**Exercise**
All that should be output is the block of lines below from the line with "brown brick G9" to the line with "purple slope I6:J6 level 2 top J -> none", both included, exactly as written.

**Data for this task**
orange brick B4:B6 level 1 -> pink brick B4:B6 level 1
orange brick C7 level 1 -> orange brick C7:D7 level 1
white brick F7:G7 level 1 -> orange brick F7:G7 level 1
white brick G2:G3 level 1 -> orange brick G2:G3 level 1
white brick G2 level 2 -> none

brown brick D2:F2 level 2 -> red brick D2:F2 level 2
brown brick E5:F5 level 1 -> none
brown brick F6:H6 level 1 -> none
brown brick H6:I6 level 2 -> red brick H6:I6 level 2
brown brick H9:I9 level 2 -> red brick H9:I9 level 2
...
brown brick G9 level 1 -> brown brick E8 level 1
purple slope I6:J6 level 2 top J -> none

**Final answer**
brown brick G9 level 1 -> brown brick E8 level 1
purple slope I6:J6 level 2 top J -> none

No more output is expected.